▶ [Assignment]: Report how many lines of the material below contain the string "none". The reply is that number and no more.

▶ [Supplied records]:

┌────────

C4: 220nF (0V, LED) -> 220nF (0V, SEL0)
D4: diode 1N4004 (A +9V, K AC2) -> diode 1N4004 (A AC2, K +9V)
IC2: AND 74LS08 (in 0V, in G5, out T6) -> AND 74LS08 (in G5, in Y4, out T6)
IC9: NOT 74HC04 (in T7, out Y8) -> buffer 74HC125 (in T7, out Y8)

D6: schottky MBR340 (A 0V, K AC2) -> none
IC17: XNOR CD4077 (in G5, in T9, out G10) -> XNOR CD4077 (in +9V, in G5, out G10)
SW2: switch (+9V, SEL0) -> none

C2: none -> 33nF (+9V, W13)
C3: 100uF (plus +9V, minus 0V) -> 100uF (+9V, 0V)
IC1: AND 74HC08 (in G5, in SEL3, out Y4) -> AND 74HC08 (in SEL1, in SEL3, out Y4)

└────────
┌────────

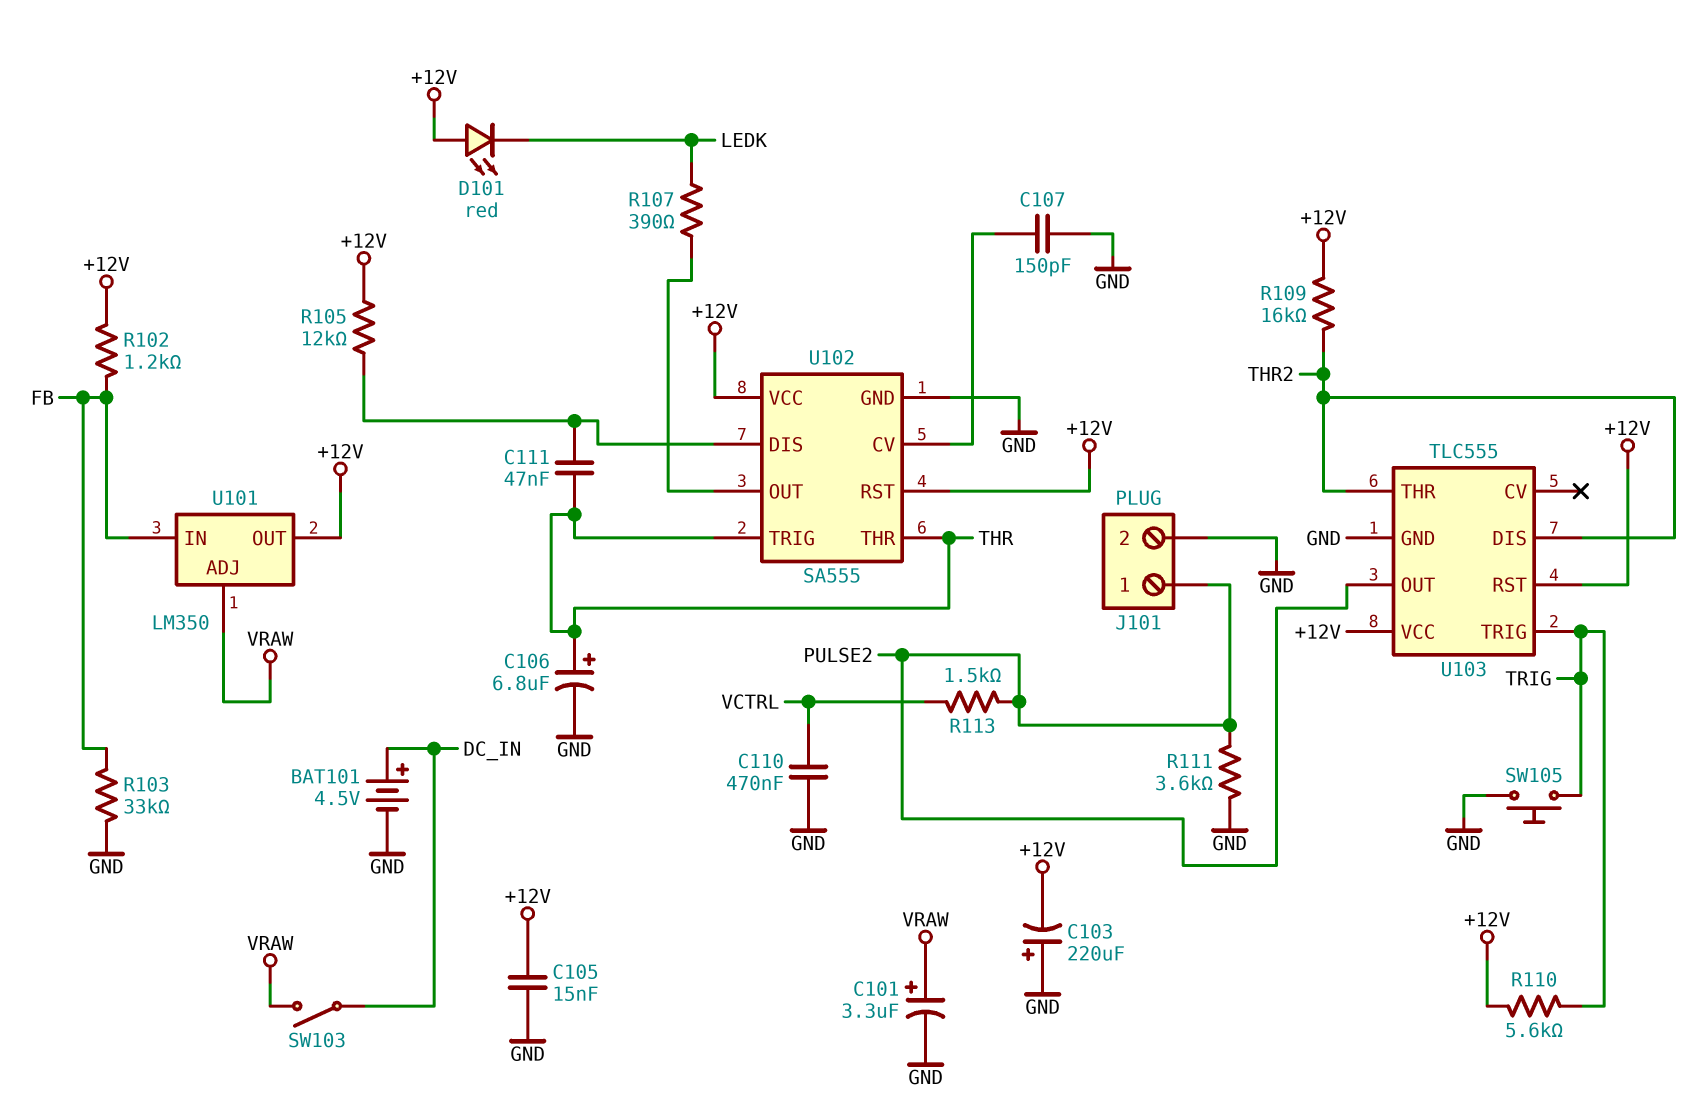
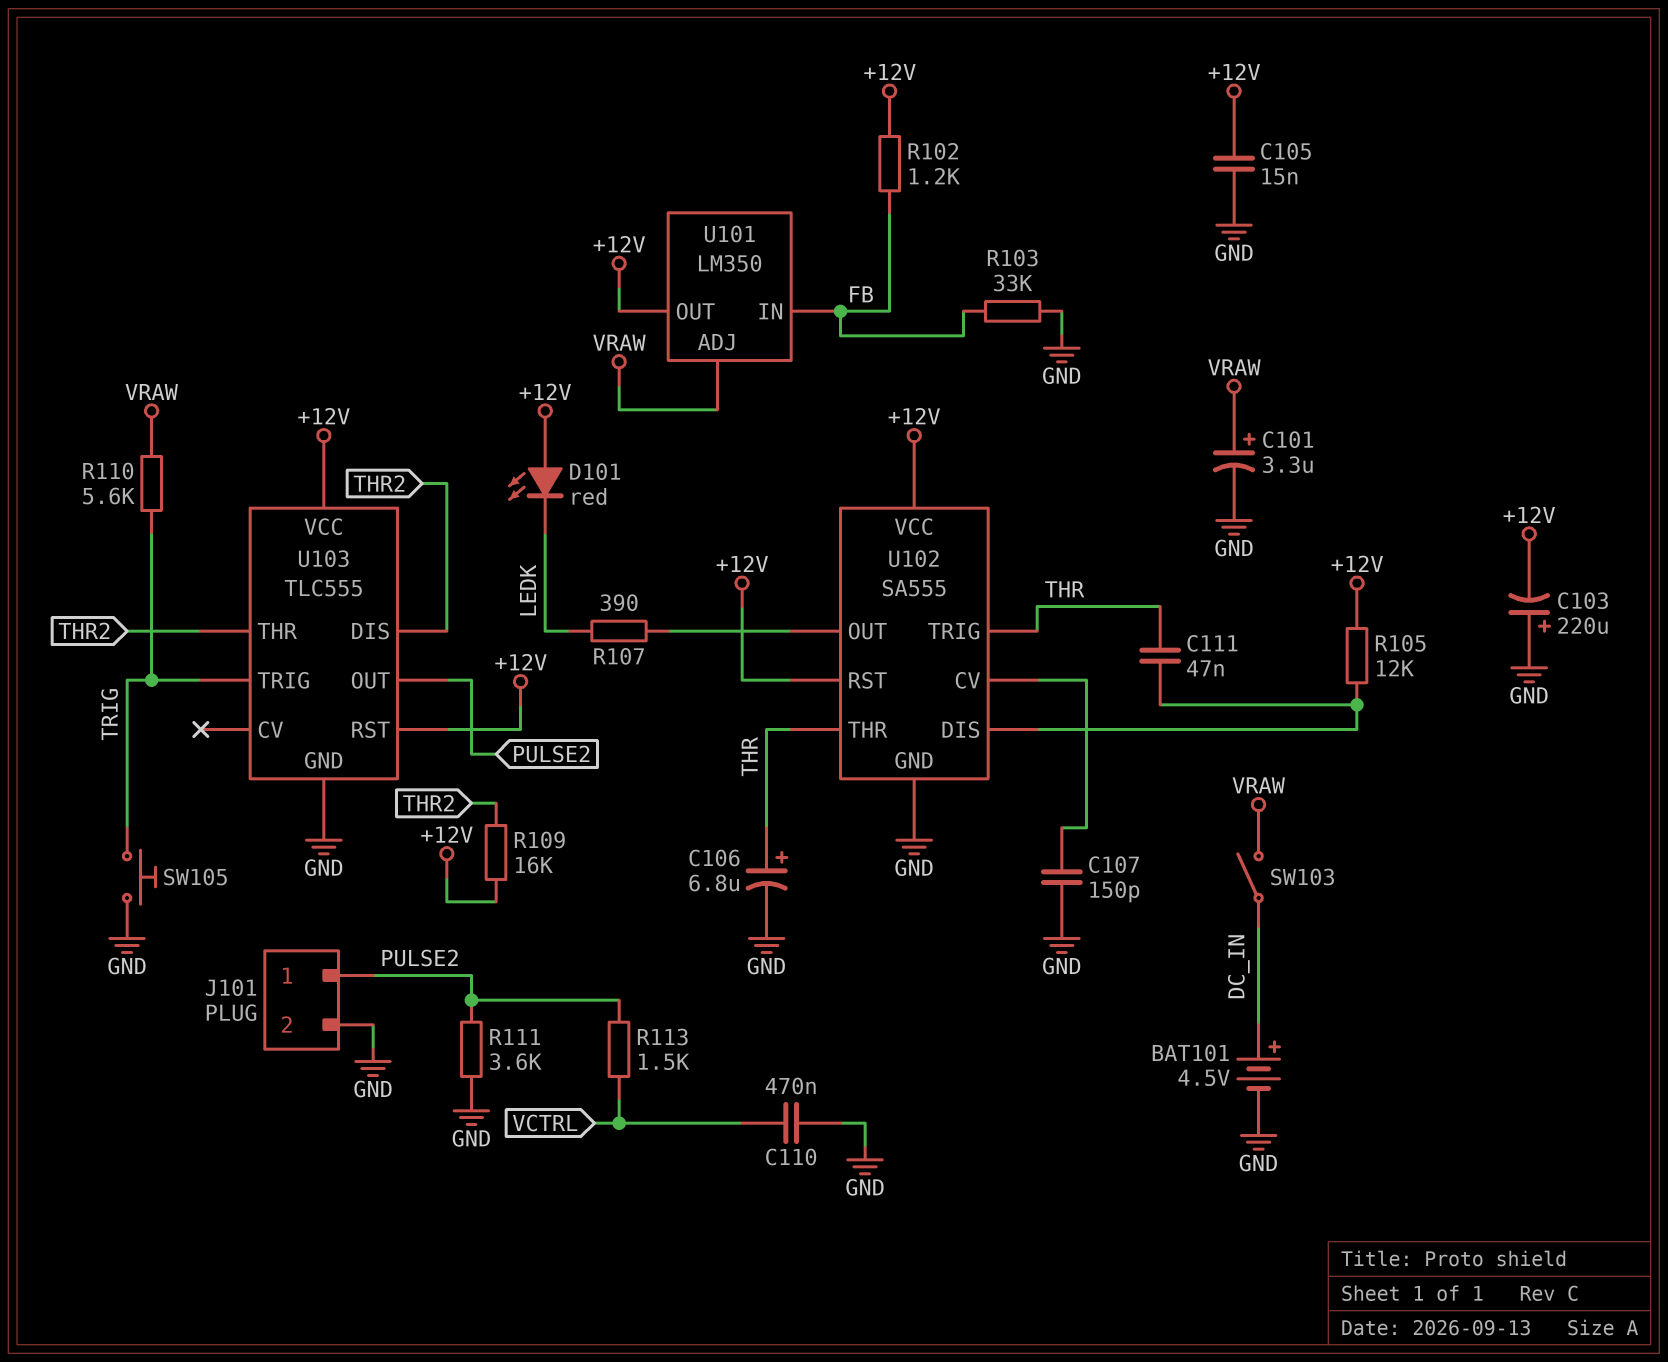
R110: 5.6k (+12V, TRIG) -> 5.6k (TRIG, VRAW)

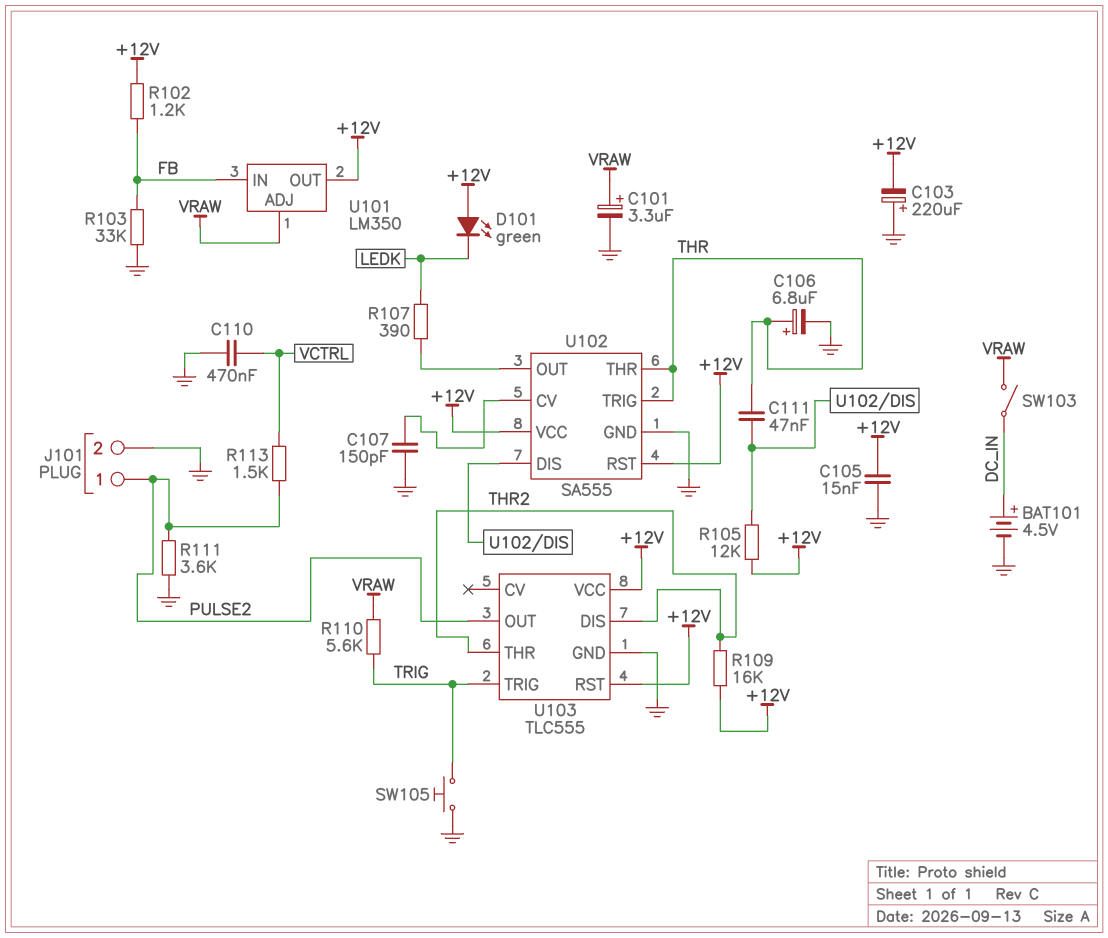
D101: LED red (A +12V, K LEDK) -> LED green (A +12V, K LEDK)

└────────

▶ [Answer section]: 3